[Exercise goal]:
Count the lines in the records that contain the string "time", with case taken into account, and give only the resulting number.

— Begin —

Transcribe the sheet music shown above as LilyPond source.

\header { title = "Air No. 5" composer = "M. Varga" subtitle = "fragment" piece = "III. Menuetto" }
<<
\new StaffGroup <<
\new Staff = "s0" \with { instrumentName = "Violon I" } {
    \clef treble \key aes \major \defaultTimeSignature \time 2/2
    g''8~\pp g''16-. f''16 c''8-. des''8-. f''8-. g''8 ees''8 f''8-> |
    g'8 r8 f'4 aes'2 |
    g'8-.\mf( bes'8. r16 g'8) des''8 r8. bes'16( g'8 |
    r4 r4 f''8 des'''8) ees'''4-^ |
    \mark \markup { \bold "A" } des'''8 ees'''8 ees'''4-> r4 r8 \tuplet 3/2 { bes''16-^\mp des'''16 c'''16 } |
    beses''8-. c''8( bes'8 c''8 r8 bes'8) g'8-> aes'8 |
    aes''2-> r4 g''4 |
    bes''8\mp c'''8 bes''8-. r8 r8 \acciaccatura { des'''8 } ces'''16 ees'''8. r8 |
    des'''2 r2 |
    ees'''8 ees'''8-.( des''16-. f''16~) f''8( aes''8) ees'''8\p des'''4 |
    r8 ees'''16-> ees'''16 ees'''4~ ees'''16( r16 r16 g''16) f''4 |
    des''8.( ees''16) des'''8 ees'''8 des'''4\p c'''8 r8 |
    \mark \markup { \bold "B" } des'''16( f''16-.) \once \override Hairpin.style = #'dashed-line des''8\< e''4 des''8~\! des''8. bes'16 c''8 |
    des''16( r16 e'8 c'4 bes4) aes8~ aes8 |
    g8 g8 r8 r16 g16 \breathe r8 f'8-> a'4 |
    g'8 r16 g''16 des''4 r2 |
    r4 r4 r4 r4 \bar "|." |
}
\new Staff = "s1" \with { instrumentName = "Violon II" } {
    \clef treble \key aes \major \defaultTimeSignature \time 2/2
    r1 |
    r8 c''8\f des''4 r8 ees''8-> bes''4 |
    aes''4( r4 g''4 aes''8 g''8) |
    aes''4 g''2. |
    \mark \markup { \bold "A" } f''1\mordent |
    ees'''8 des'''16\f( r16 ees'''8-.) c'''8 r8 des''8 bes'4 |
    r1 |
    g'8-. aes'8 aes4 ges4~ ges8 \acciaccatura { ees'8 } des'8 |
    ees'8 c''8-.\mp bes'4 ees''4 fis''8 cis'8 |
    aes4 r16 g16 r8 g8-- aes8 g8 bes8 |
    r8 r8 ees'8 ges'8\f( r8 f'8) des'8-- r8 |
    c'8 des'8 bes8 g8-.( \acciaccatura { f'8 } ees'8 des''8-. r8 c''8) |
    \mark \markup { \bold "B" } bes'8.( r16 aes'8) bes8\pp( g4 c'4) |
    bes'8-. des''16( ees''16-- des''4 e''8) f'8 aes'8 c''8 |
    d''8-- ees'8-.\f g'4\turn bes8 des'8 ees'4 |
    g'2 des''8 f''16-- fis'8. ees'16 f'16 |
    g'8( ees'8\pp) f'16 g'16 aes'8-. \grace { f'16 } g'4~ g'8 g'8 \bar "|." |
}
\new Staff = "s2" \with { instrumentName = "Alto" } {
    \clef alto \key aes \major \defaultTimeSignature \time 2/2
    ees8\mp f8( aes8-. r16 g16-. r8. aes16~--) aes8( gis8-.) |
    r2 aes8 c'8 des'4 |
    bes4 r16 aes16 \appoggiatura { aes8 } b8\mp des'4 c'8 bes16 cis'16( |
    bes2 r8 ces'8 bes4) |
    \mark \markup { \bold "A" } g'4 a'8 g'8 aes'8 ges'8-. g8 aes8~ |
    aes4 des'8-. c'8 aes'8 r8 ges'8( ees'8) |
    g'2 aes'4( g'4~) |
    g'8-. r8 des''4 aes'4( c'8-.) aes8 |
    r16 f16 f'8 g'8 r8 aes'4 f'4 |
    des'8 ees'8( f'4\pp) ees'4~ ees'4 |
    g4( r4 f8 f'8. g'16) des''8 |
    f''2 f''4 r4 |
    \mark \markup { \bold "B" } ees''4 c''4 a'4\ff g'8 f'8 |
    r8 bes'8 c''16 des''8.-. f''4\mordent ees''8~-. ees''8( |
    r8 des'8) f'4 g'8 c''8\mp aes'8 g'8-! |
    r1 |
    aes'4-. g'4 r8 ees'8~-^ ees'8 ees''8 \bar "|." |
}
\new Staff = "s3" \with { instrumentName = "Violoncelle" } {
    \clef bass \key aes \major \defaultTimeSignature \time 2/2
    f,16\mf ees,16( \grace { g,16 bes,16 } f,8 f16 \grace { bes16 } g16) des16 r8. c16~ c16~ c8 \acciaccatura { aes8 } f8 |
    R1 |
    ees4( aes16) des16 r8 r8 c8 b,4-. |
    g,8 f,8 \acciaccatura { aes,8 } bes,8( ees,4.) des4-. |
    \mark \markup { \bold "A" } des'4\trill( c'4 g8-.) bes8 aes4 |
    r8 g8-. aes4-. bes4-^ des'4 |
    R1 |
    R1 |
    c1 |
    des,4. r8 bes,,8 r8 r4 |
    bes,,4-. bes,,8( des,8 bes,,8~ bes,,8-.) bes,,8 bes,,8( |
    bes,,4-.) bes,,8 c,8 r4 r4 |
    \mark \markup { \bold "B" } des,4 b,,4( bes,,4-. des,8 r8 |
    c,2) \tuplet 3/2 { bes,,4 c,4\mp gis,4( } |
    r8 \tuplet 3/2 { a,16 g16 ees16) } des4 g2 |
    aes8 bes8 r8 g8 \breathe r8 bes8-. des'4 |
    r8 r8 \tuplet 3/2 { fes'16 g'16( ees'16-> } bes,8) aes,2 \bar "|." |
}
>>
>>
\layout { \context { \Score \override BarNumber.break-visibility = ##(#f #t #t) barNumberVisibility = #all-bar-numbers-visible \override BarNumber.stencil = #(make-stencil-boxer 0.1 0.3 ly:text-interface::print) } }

— End —

[Solution for this exercise]:
4